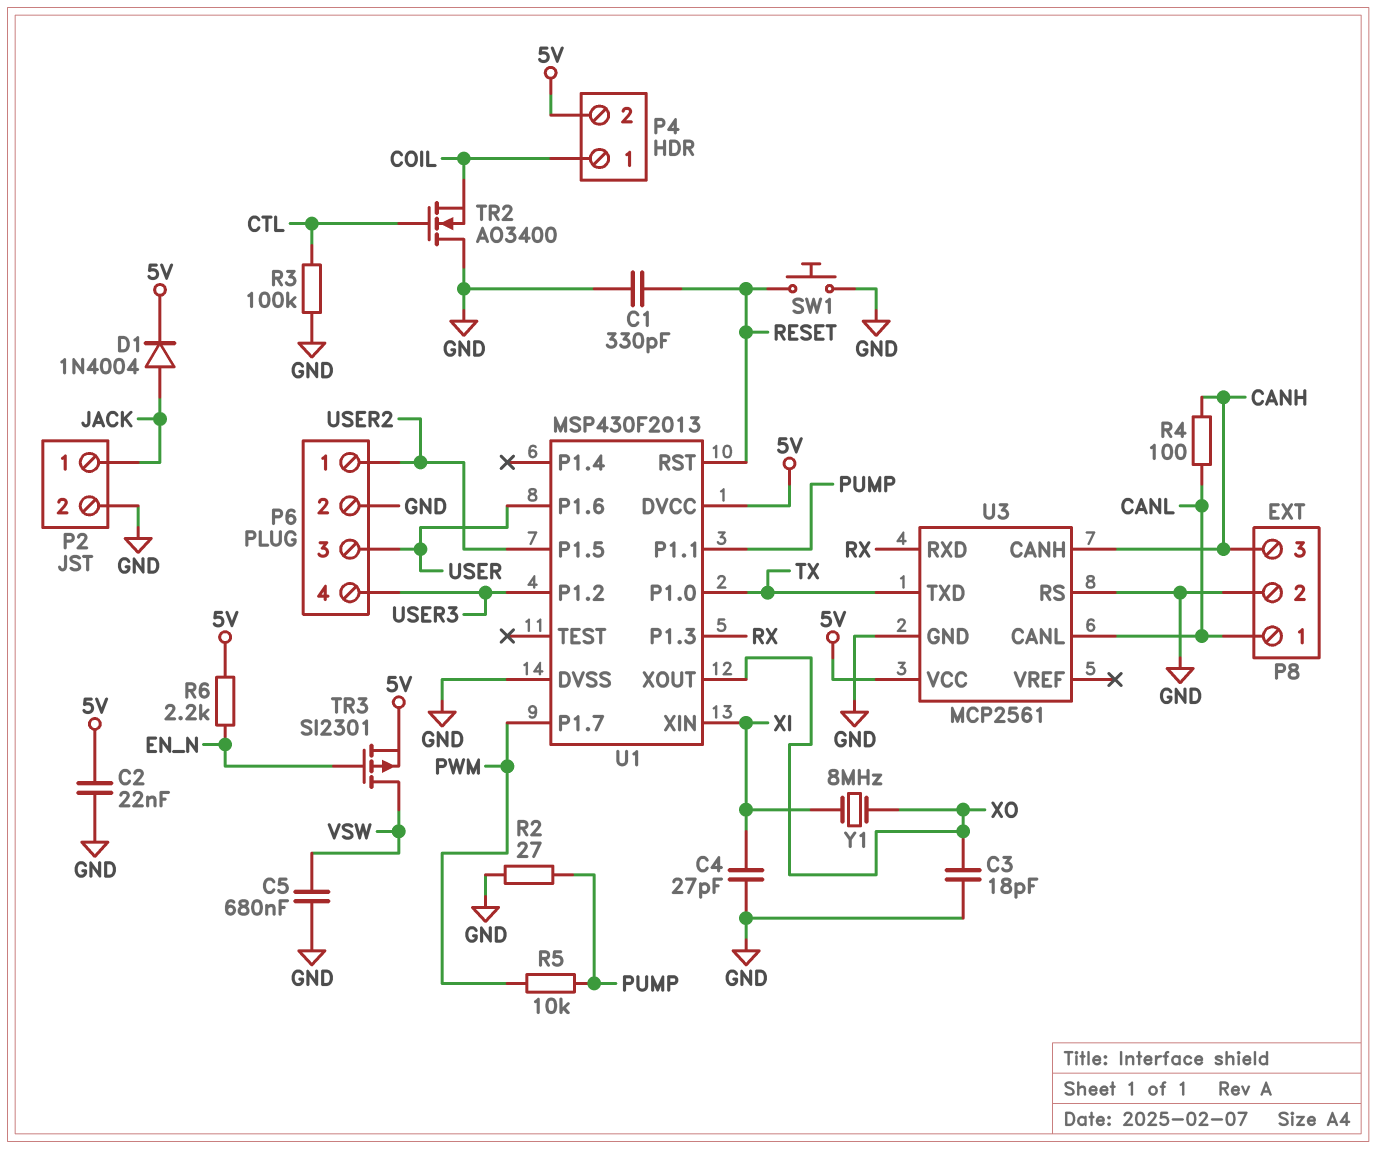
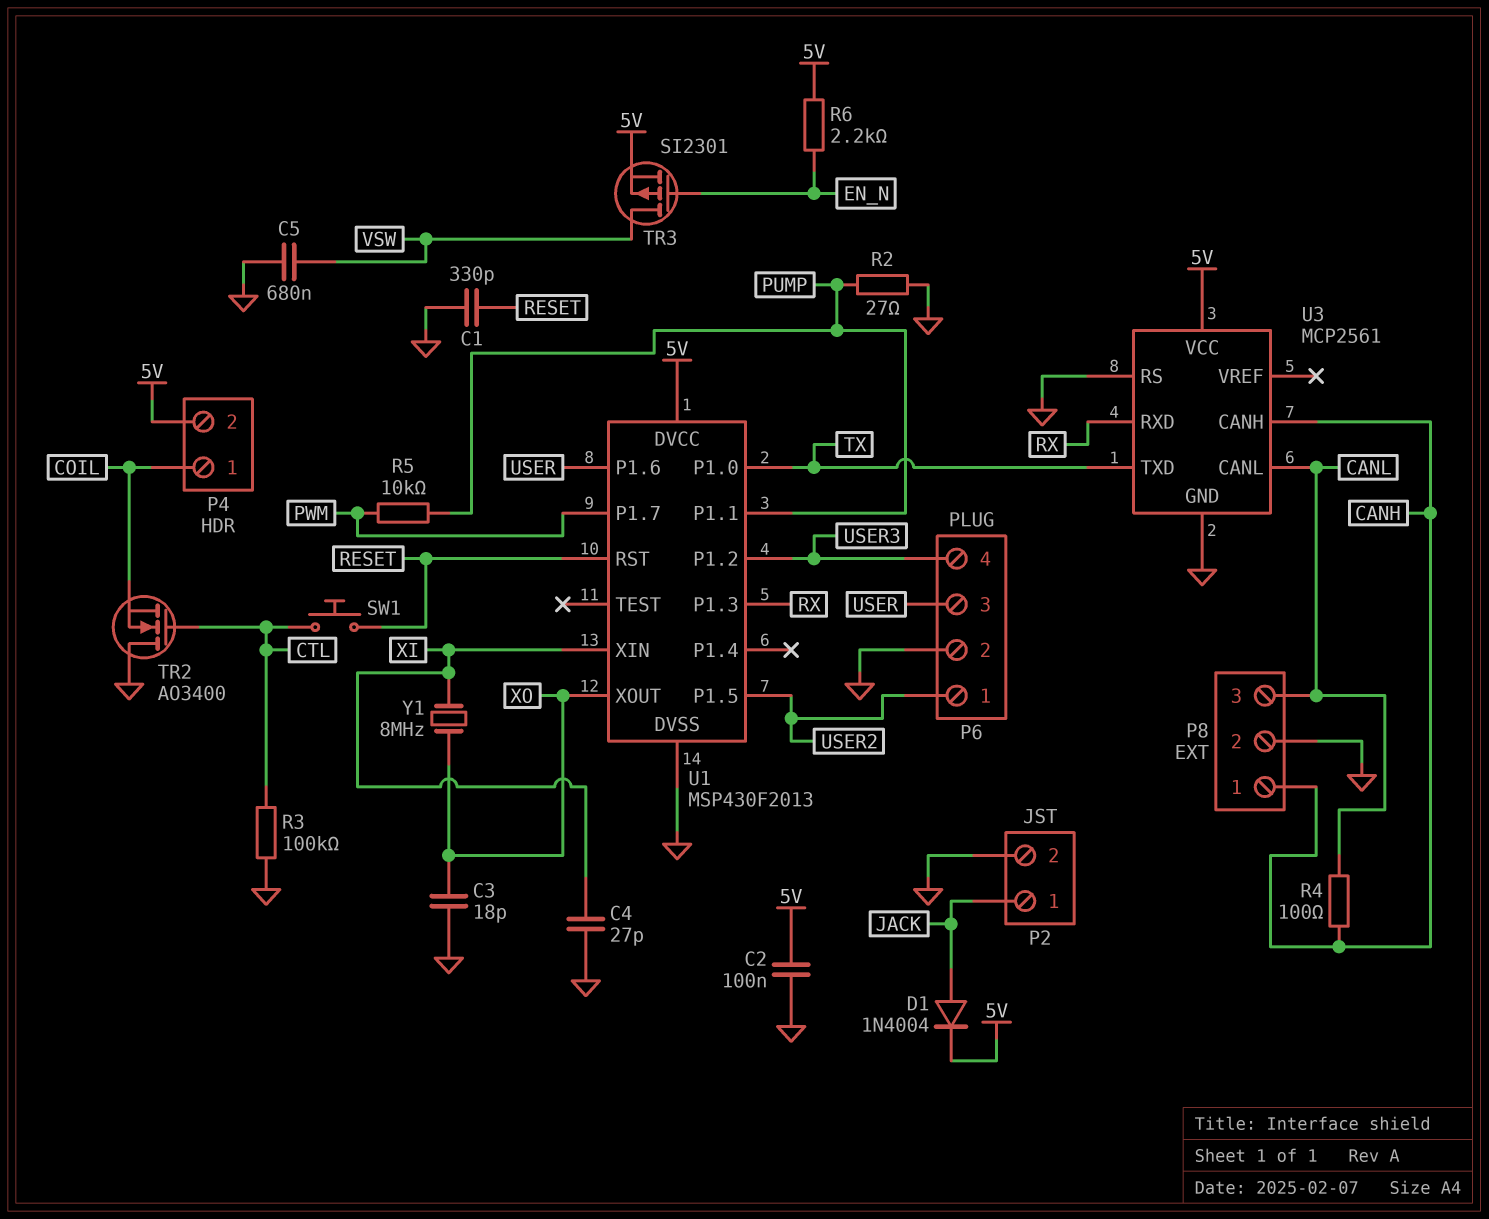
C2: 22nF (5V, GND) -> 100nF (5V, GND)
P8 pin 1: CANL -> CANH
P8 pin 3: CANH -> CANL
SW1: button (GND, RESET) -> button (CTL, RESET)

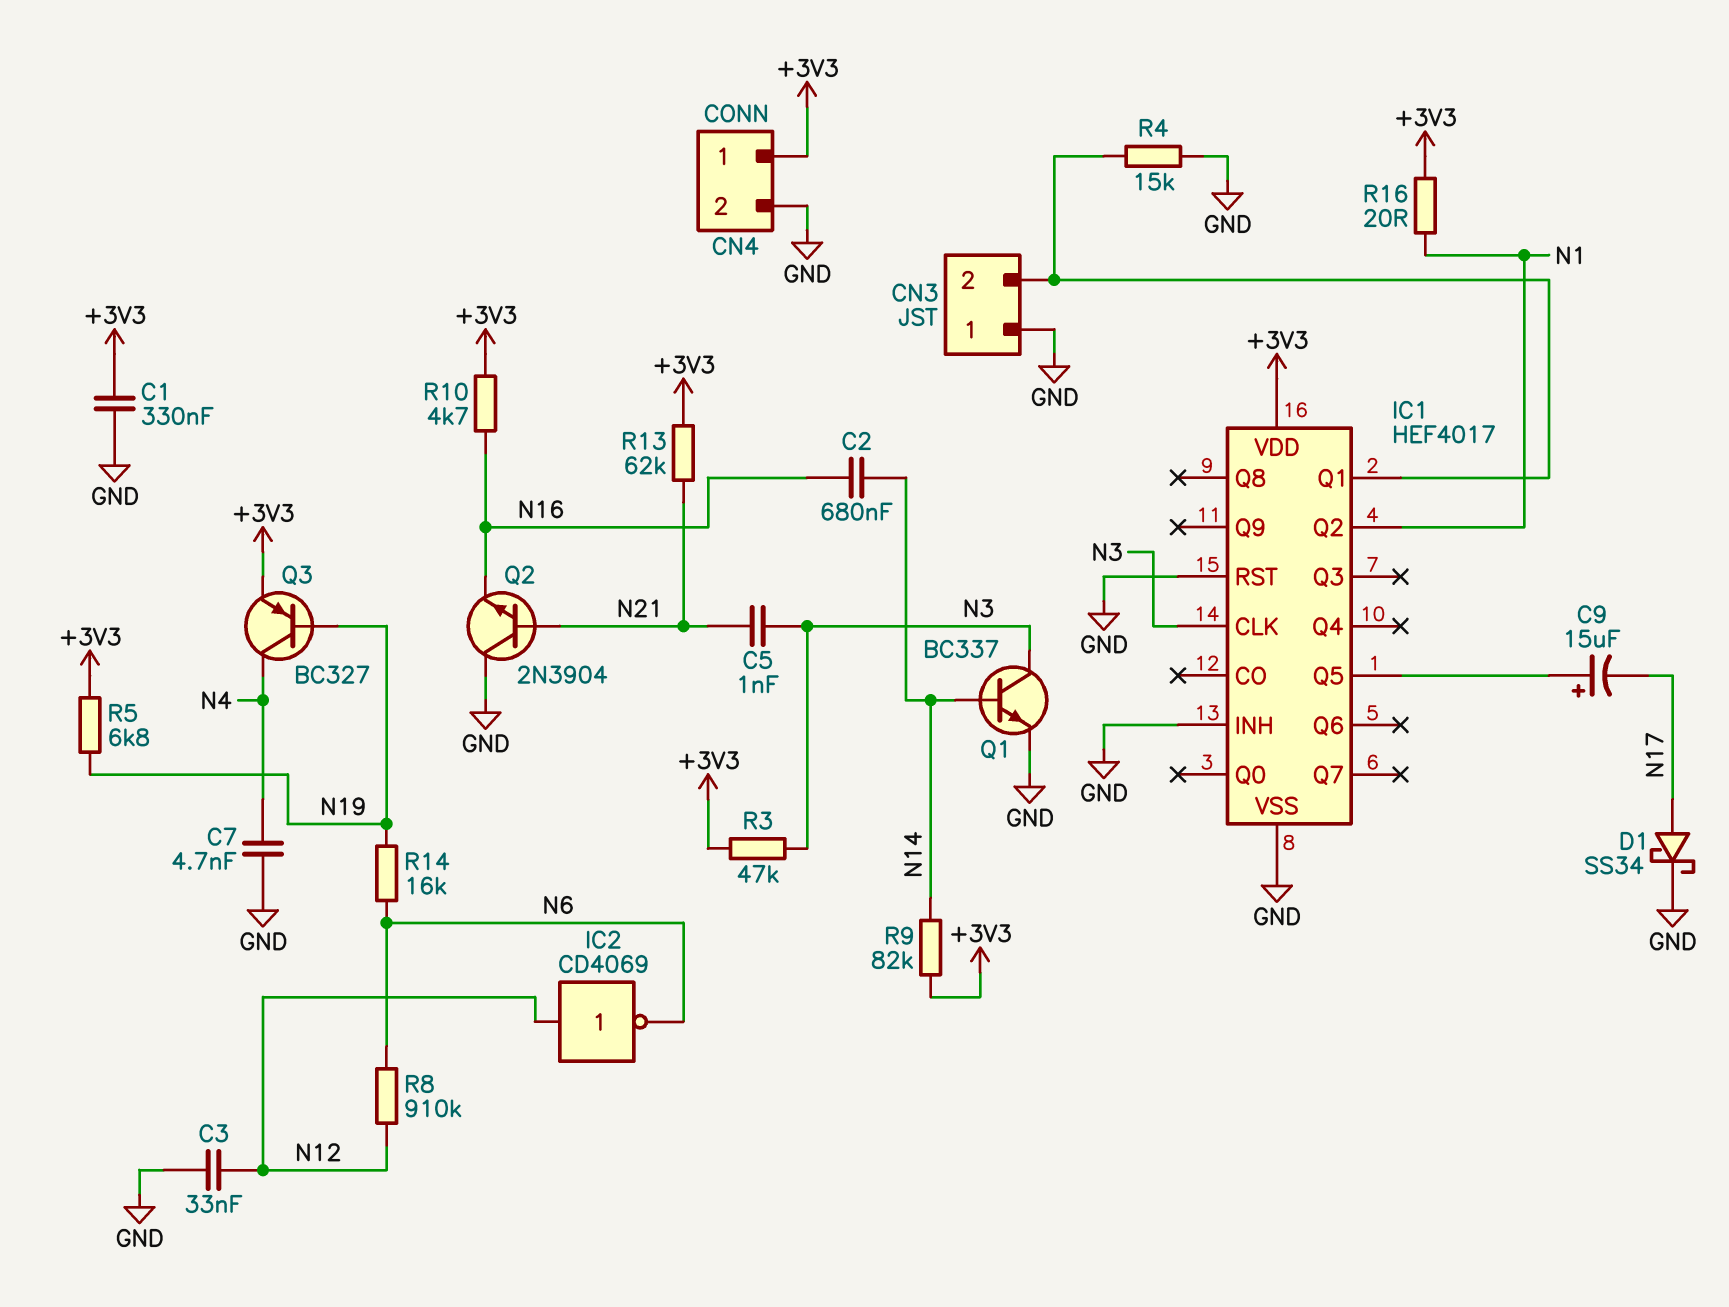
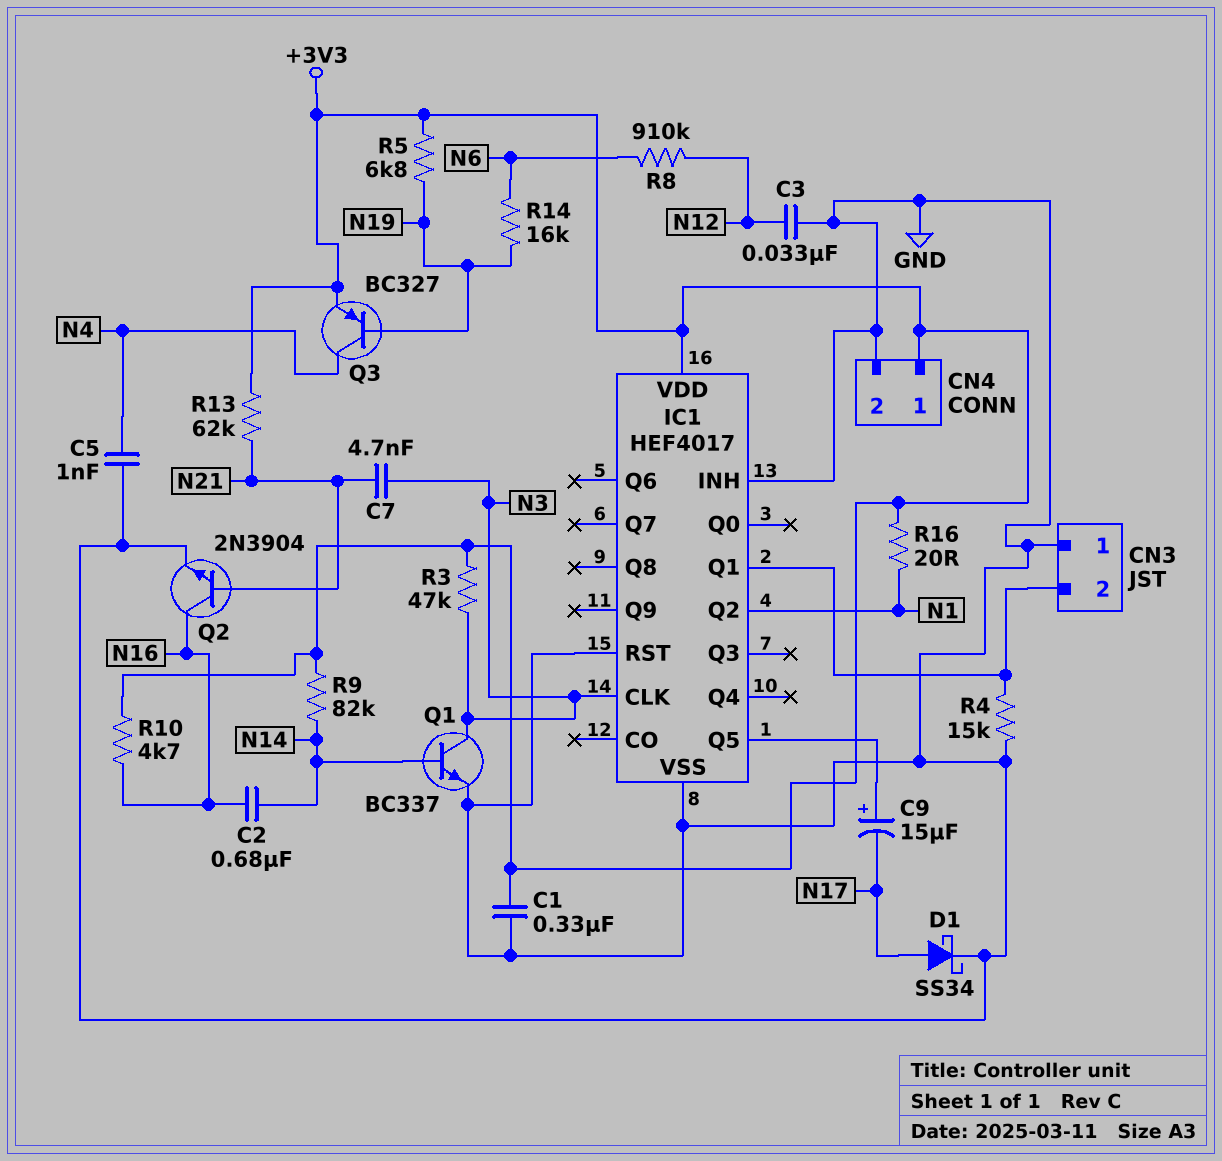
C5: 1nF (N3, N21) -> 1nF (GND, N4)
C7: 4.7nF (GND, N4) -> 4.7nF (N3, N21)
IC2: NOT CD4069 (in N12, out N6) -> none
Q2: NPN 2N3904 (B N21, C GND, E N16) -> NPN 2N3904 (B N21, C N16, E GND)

◇ ◇ ◇ ◇ ◇

● Task objective
Copy exactly, and only, the lines from the line containing "C5: 1nF (N3, N21) -> 1nF (GND, N4)" to the end of the listing, with both ends included.

● Answer
C5: 1nF (N3, N21) -> 1nF (GND, N4)
C7: 4.7nF (GND, N4) -> 4.7nF (N3, N21)
IC2: NOT CD4069 (in N12, out N6) -> none
Q2: NPN 2N3904 (B N21, C GND, E N16) -> NPN 2N3904 (B N21, C N16, E GND)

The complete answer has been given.